=== EXERCISE REQUIREMENTS ===
Repeat the rows below word for word, from the line with "I want to click on free" through the end of the rows, that line included. Leave the pictures out.

[[ RECORDS SUPPLIED open ]]

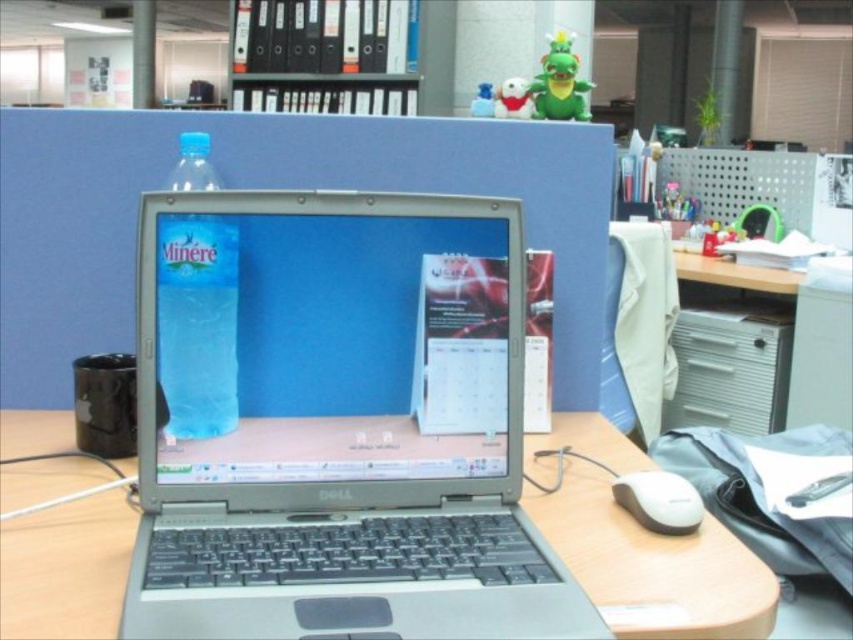
Question: Is wooden desk at center wider than white matte mouse at lower right?

Choices:
 (A) yes
 (B) no

Answer: (A)

Question: Based on their relative distances, which object is farther from the white matte mouse at lower right?

Choices:
 (A) blue plastic bottle at center
 (B) silver metallic laptop at center

Answer: (A)

Question: Can you confirm if wooden desk at center is wider than blue plastic bottle at center?

Choices:
 (A) no
 (B) yes

Answer: (B)

Question: Is wooden desk at center closer to the viewer compared to blue plastic bottle at center?

Choices:
 (A) no
 (B) yes

Answer: (B)

Question: Estimate the real-world distances between objects in this image. Which object is closer to the blue plastic bottle at center?

Choices:
 (A) white matte mouse at lower right
 (B) wooden desk at center
 (C) silver metallic laptop at center

Answer: (C)

Question: Which point appears farthest from the camera in this image?

Choices:
 (A) (187, 406)
 (B) (670, 502)

Answer: (B)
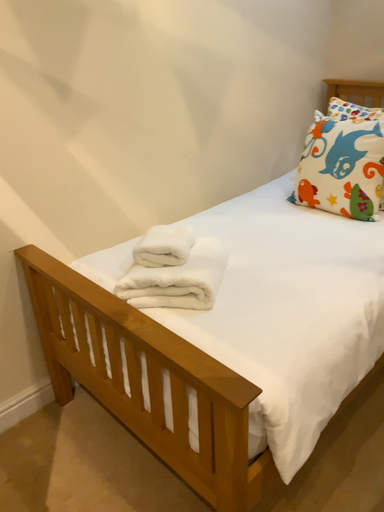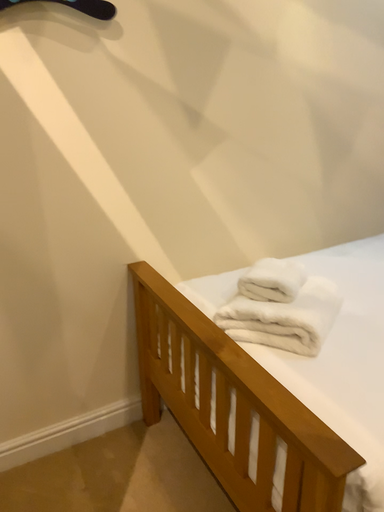
Question: Which way did the camera rotate in the video?

Choices:
 (A) rotated left
 (B) rotated right

Answer: (A)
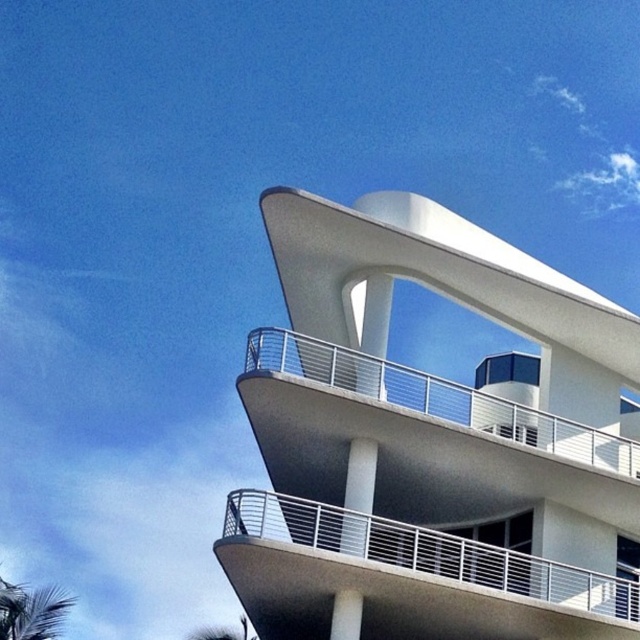
Question: Is white smooth balcony at upper right below white metal railing at center?

Choices:
 (A) yes
 (B) no

Answer: (B)

Question: Which point is closer to the camera?

Choices:
 (A) white smooth balcony at upper right
 (B) white metal railing at center

Answer: (B)

Question: Does white smooth balcony at upper right have a smaller size compared to white metal railing at center?

Choices:
 (A) yes
 (B) no

Answer: (B)

Question: Which object appears farthest from the camera in this image?

Choices:
 (A) white metal railing at center
 (B) white smooth balcony at upper right

Answer: (B)

Question: Is white smooth balcony at upper right above white metal railing at center?

Choices:
 (A) yes
 (B) no

Answer: (A)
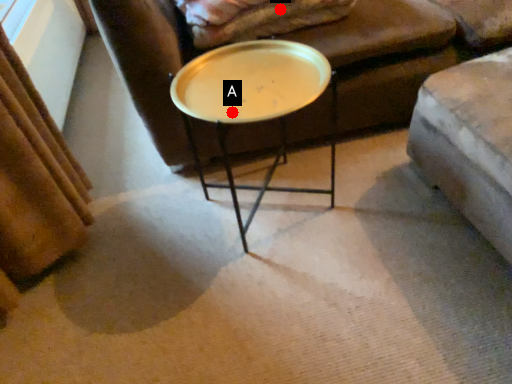
Question: Two points are circled on the image, labeled by A and B beside each circle. Which point is further to the camera?

Choices:
 (A) A is further
 (B) B is further

Answer: (B)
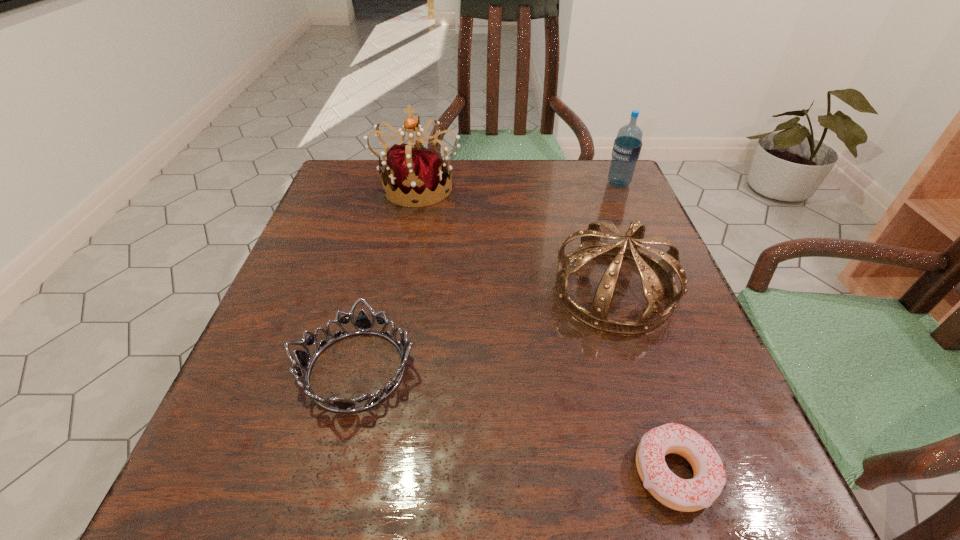
Where is `the tallest tiara`? The width and height of the screenshot is (960, 540). the tallest tiara is located at coordinates (417, 174).

I want to click on water bottle, so click(627, 146).

The width and height of the screenshot is (960, 540). I want to click on the second shortest tiara, so click(651, 270).

Find the location of `the third tallest object`. the third tallest object is located at coordinates (651, 270).

Where is `the shortest tiara`? The width and height of the screenshot is (960, 540). the shortest tiara is located at coordinates (362, 323).

You are a GUI agent. You are given a task and a screenshot of the screen. Output one action in this format:
    pyautogui.click(x=<x>, y=<y>)
    Task: Click on the nearest object
    
    Given the screenshot: What is the action you would take?
    pyautogui.click(x=687, y=495)

The image size is (960, 540). In order to click on doughnut in this screenshot , I will do `click(687, 495)`.

Where is `blank area located on the front-facing side of the tallest tiara`? The height and width of the screenshot is (540, 960). blank area located on the front-facing side of the tallest tiara is located at coordinates (x=399, y=279).

Identify the location of vacant space located 0.150m on the left of the water bottle. The height and width of the screenshot is (540, 960). (547, 184).

I want to click on vacant space situated 0.100m on the front of the second tallest tiara, so click(x=644, y=388).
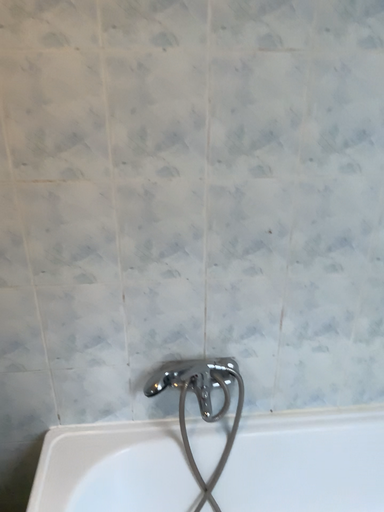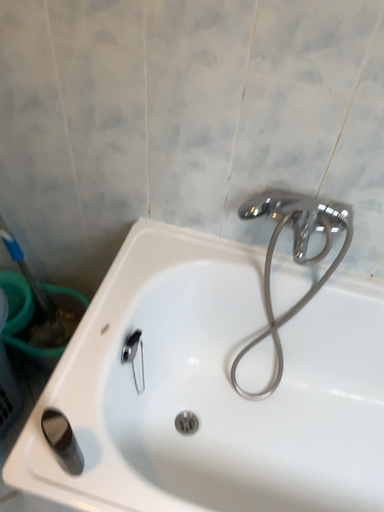
Question: How did the camera likely rotate when shooting the video?

Choices:
 (A) rotated upward
 (B) rotated downward

Answer: (B)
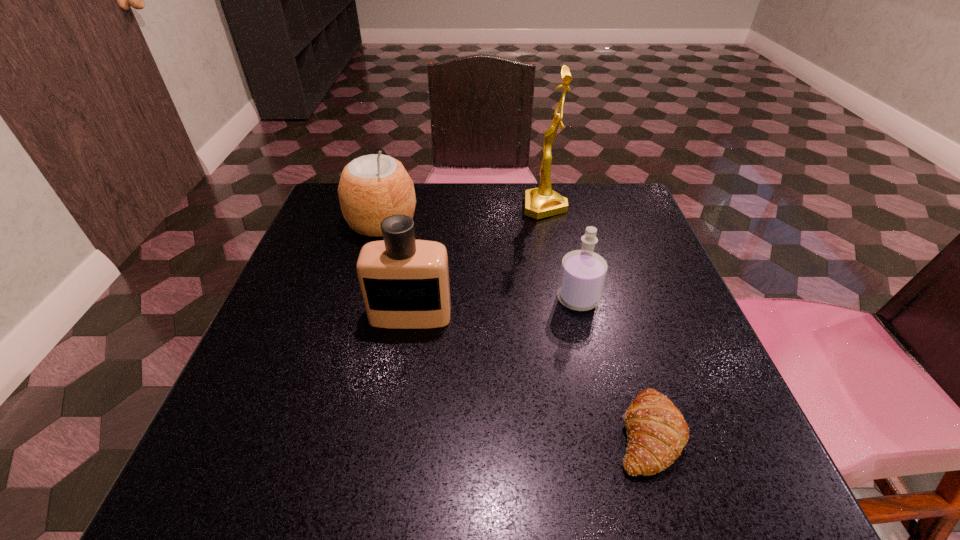
At what (x,y) coordinates should I click in order to perform the action: click on vacant point located between the tallest object and the fourth tallest object. Please return your answer as a coordinate pair (x, y). Looking at the image, I should click on (562, 253).

Identify the location of vacant area that lies between the crescent roll and the award. (596, 320).

At what (x,y) coordinates should I click in order to perform the action: click on vacant region between the second shortest object and the left perfume. Please return your answer as a coordinate pair (x, y). Looking at the image, I should click on (494, 307).

Locate an element on the screen. vacant space that is in between the coconut and the tallest object is located at coordinates (464, 215).

This screenshot has height=540, width=960. I want to click on vacant area between the second shortest object and the shortest object, so (612, 366).

Where is `free area in between the left perfume and the tallest object`? The image size is (960, 540). free area in between the left perfume and the tallest object is located at coordinates (478, 261).

This screenshot has height=540, width=960. In order to click on empty space between the left perfume and the tallest object in this screenshot , I will do `click(478, 261)`.

I want to click on free spot between the tallest object and the coconut, so click(x=464, y=215).

Find the location of a particular element. free space that is in between the shorter perfume and the tallest object is located at coordinates (562, 253).

Locate an element on the screen. This screenshot has height=540, width=960. the fourth closest object to the coconut is located at coordinates 657,433.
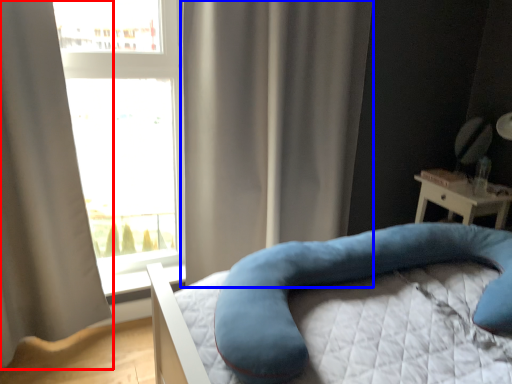
Question: Which object appears farthest to the camera in this image, curtain (highlighted by a red box) or curtain (highlighted by a blue box)?

Choices:
 (A) curtain
 (B) curtain

Answer: (B)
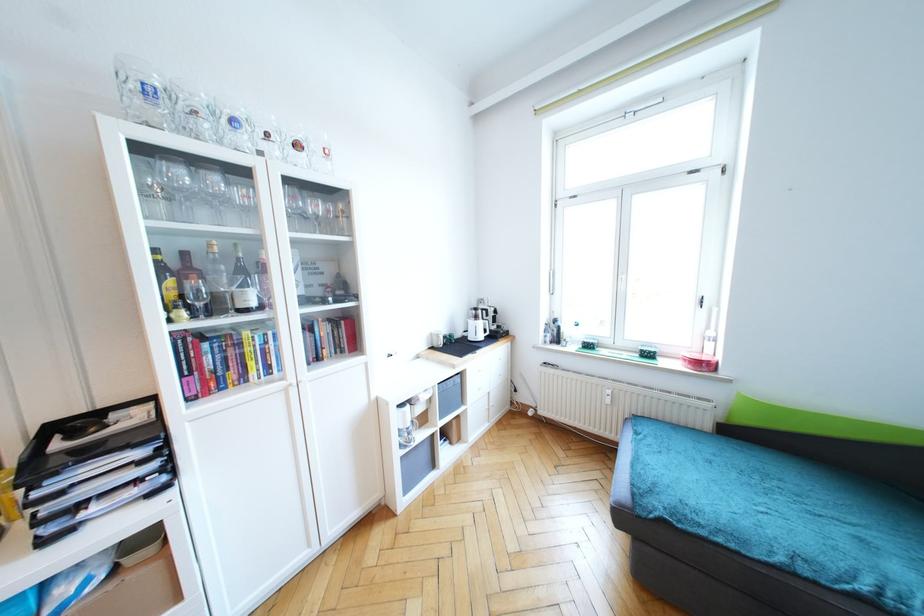
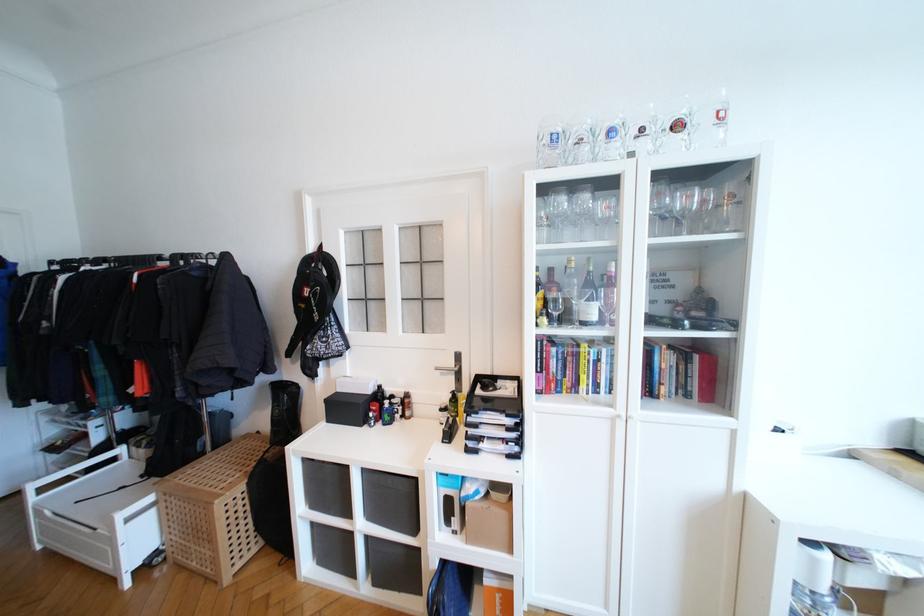
In the second image, find the point that corresponds to point 271,310 in the first image.

(611, 326)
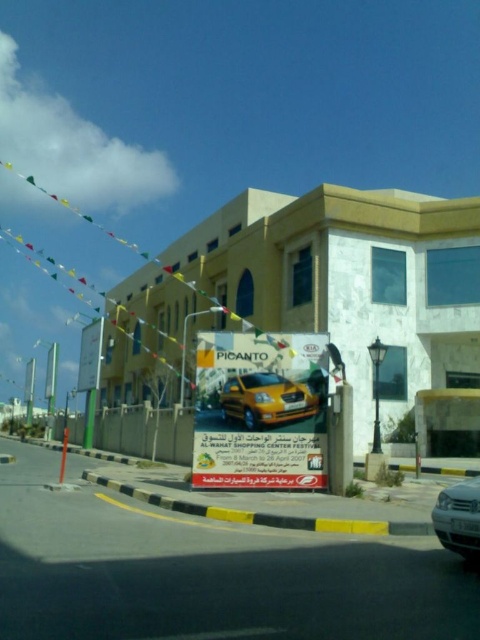
Question: Among these objects, which one is nearest to the camera?

Choices:
 (A) silver metallic car at lower right
 (B) yellow matte car at center
 (C) yellow glossy car at center

Answer: (A)

Question: Is yellow glossy car at center to the left of yellow matte car at center from the viewer's perspective?

Choices:
 (A) yes
 (B) no

Answer: (A)

Question: Which point is farther to the camera?

Choices:
 (A) (308, 472)
 (B) (283, 417)
 (C) (456, 483)

Answer: (C)

Question: Is yellow matte car at center wider than silver metallic car at lower right?

Choices:
 (A) no
 (B) yes

Answer: (B)

Question: Which object appears farthest from the camera in this image?

Choices:
 (A) silver metallic car at lower right
 (B) yellow glossy car at center

Answer: (B)

Question: Is yellow glossy car at center to the left of yellow matte car at center from the viewer's perspective?

Choices:
 (A) no
 (B) yes

Answer: (B)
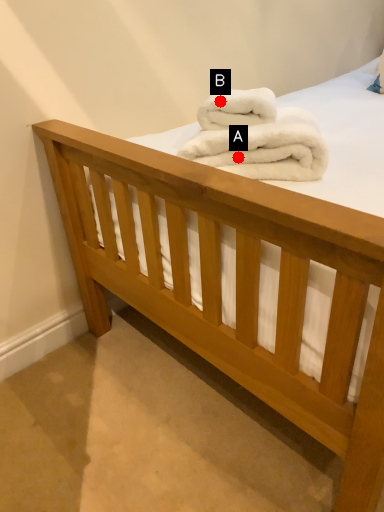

[[ RECORDS SUPPLIED closed ]]

=== EXERCISE SOLUTION ===
I want to click on free spot between the tallest object and the coconut, so click(x=464, y=215).

Find the location of a particular element. free space that is in between the shorter perfume and the tallest object is located at coordinates (562, 253).

Locate an element on the screen. This screenshot has height=540, width=960. the fourth closest object to the coconut is located at coordinates 657,433.
Question: Which object appears farthest to the camera in this image, curtain (highlighted by a red box) or curtain (highlighted by a blue box)?

Choices:
 (A) curtain
 (B) curtain

Answer: (B)
In the second image, find the point that corresponds to point 271,310 in the first image.

(611, 326)
Question: Among these objects, which one is nearest to the camera?

Choices:
 (A) silver metallic car at lower right
 (B) yellow matte car at center
 (C) yellow glossy car at center

Answer: (A)

Question: Is yellow glossy car at center to the left of yellow matte car at center from the viewer's perspective?

Choices:
 (A) yes
 (B) no

Answer: (A)

Question: Which point is farther to the camera?

Choices:
 (A) (308, 472)
 (B) (283, 417)
 (C) (456, 483)

Answer: (C)

Question: Is yellow matte car at center wider than silver metallic car at lower right?

Choices:
 (A) no
 (B) yes

Answer: (B)

Question: Which object appears farthest from the camera in this image?

Choices:
 (A) silver metallic car at lower right
 (B) yellow glossy car at center

Answer: (B)

Question: Is yellow glossy car at center to the left of yellow matte car at center from the viewer's perspective?

Choices:
 (A) no
 (B) yes

Answer: (B)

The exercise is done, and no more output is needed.